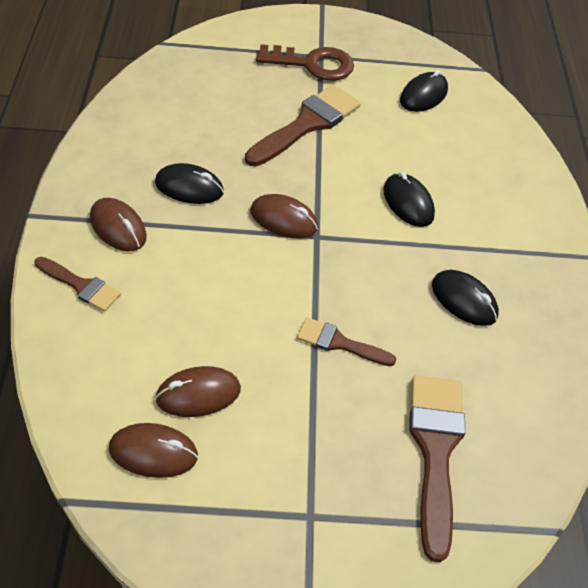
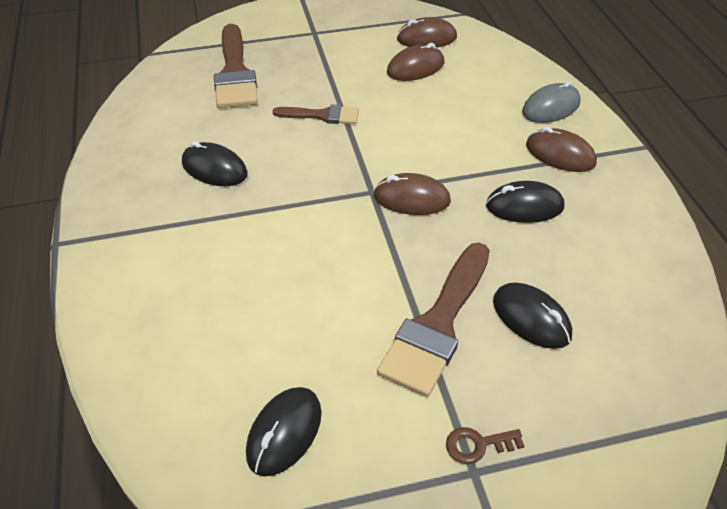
camera: 170 degrees right, 5 degrees down
brown brush [35,257,121,312] -> grey mouse [522,81,581,123]
brown key [256,45,354,81] -> brown key [446,427,524,464], size x0.47
black mouse [383,172,435,227] -> black mouse moved to [493,282,572,349]

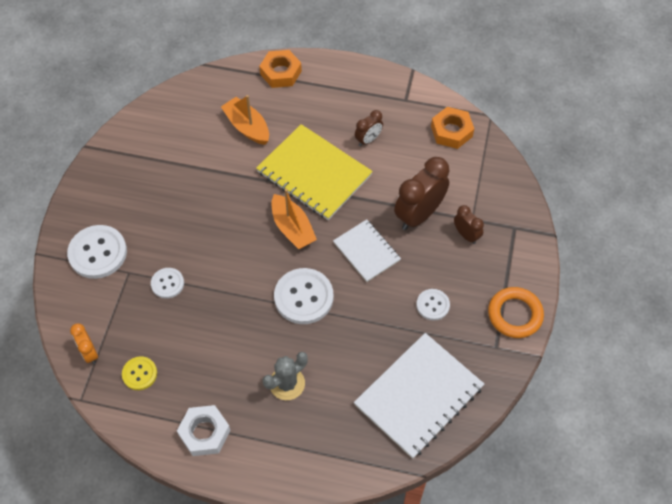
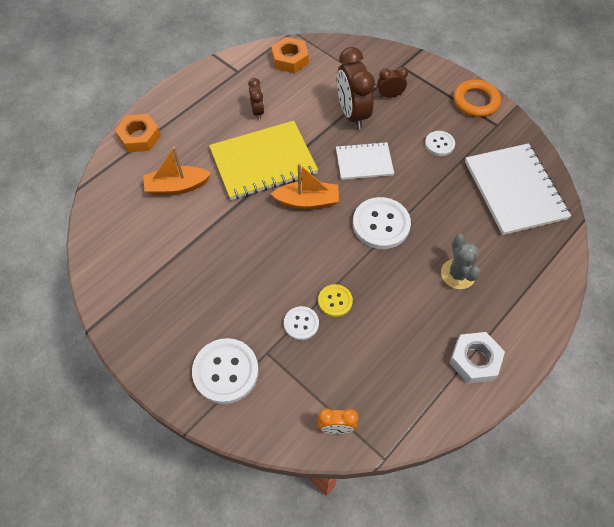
camera: 60 degrees left, 0 degrees up
yellow button [122,357,157,390] -> yellow button moved to [318,284,353,317]

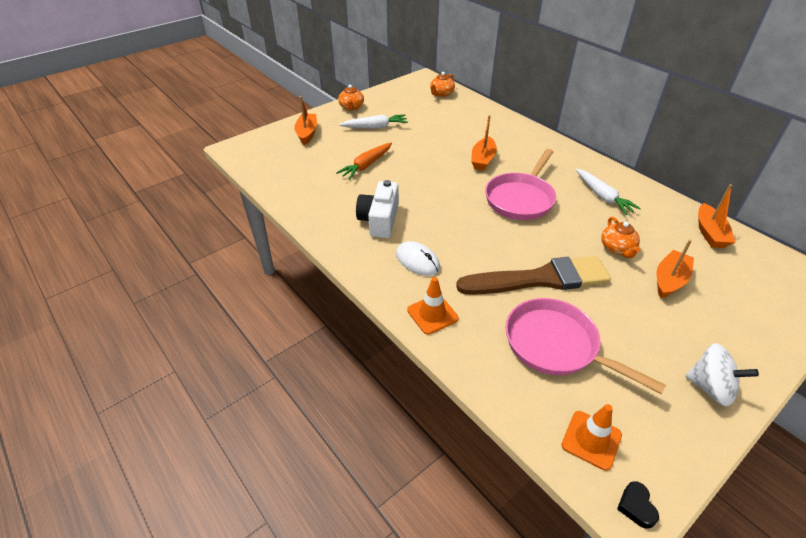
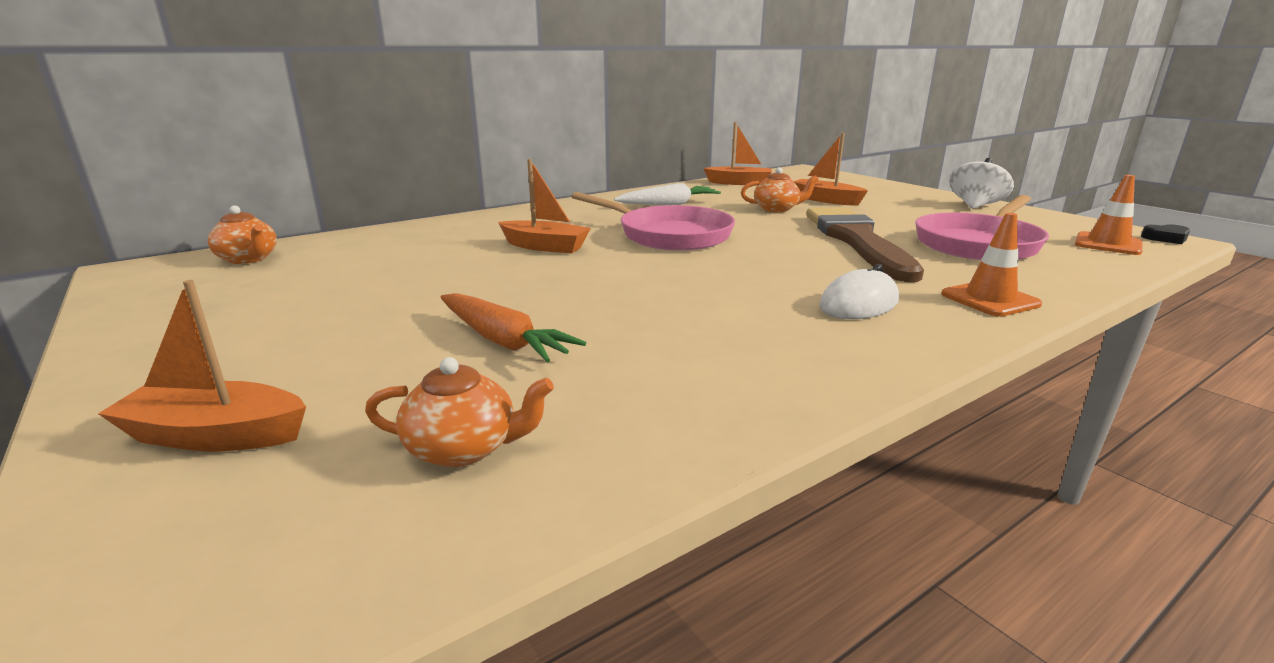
camera: 85 degrees left, 20 degrees down
orange teapot [338,85,364,111] -> orange teapot moved to [365,357,554,467]
white carrot [339,114,408,129] -> none
white camera [356,180,399,238] -> none

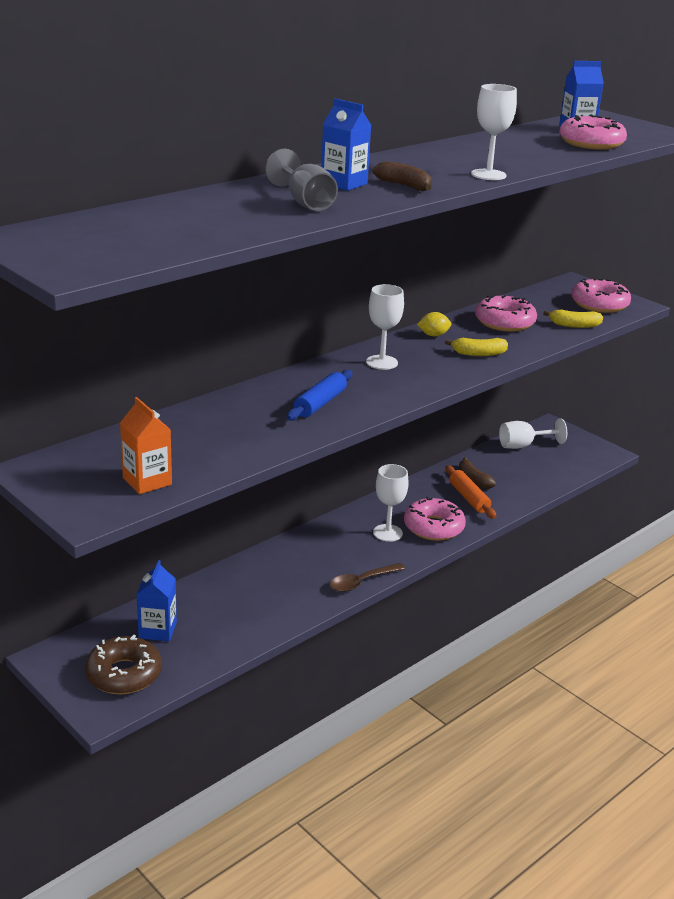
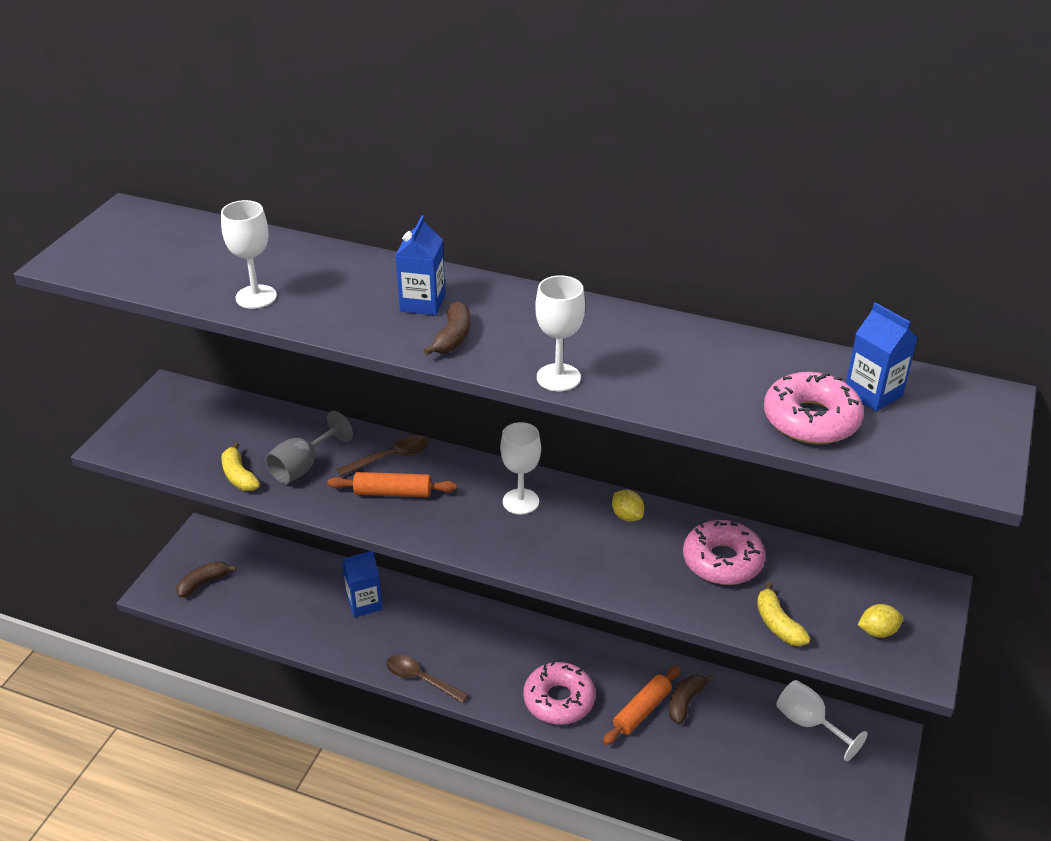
camera: 65 degrees right, 10 degrees up
brown donut [85,635,162,694] -> brown banana [176,561,236,598]
orange carton [120,397,172,494] -> none
blue carton [136,560,177,641] -> blue carton moved to [342,551,383,617]
grey goblet [265,149,338,211] -> grey goblet moved to [265,411,353,484]
blue rolling pin [286,370,353,421] -> orange rolling pin [328,472,457,497]
white goblet [373,464,409,542] -> white goblet moved to [221,200,277,309]
yellow banana [445,338,508,356] -> yellow banana moved to [221,442,260,491]
pink donut [571,278,631,313] -> yellow lemon [858,604,903,638]
none -> brown spoon [337,436,429,476]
----
The answer must consist of the entries above, reproduced word for word, without any pictures.

Response to the exercise
camera: 170 degrees right, 5 degrees down
brown brush [35,257,121,312] -> grey mouse [522,81,581,123]
brown key [256,45,354,81] -> brown key [446,427,524,464], size x0.47
black mouse [383,172,435,227] -> black mouse moved to [493,282,572,349]

camera: 60 degrees left, 0 degrees up
yellow button [122,357,157,390] -> yellow button moved to [318,284,353,317]

camera: 85 degrees left, 20 degrees down
orange teapot [338,85,364,111] -> orange teapot moved to [365,357,554,467]
white carrot [339,114,408,129] -> none
white camera [356,180,399,238] -> none

camera: 65 degrees right, 10 degrees up
brown donut [85,635,162,694] -> brown banana [176,561,236,598]
orange carton [120,397,172,494] -> none
blue carton [136,560,177,641] -> blue carton moved to [342,551,383,617]
grey goblet [265,149,338,211] -> grey goblet moved to [265,411,353,484]
blue rolling pin [286,370,353,421] -> orange rolling pin [328,472,457,497]
white goblet [373,464,409,542] -> white goblet moved to [221,200,277,309]
yellow banana [445,338,508,356] -> yellow banana moved to [221,442,260,491]
pink donut [571,278,631,313] -> yellow lemon [858,604,903,638]
none -> brown spoon [337,436,429,476]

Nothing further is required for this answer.